* Goal of the exercise *
Find the lines below in which the string "plate" occurs. Copy each one.

* Data section *
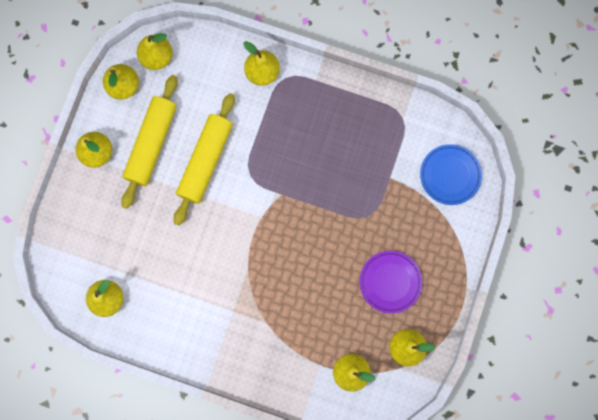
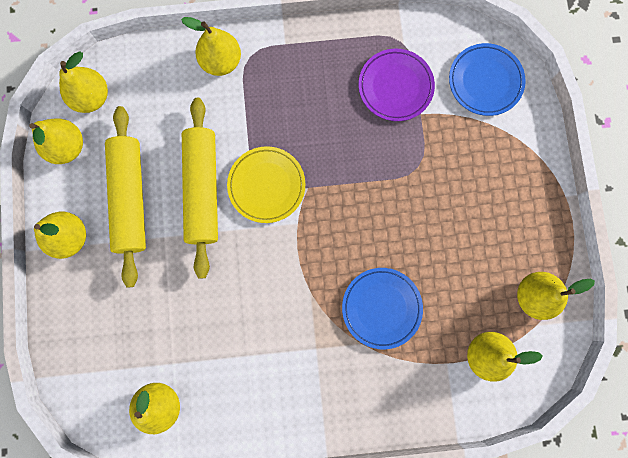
camera: 25 degrees left, 0 degrees up
(252, 179) = (266, 185): none -> yellow plate
(293, 304) = (381, 308): none -> blue plate
(390, 282) = (479, 230): purple plate -> purple plate (395, 87)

* Your response *
(252, 179) = (266, 185): none -> yellow plate
(293, 304) = (381, 308): none -> blue plate
(390, 282) = (479, 230): purple plate -> purple plate (395, 87)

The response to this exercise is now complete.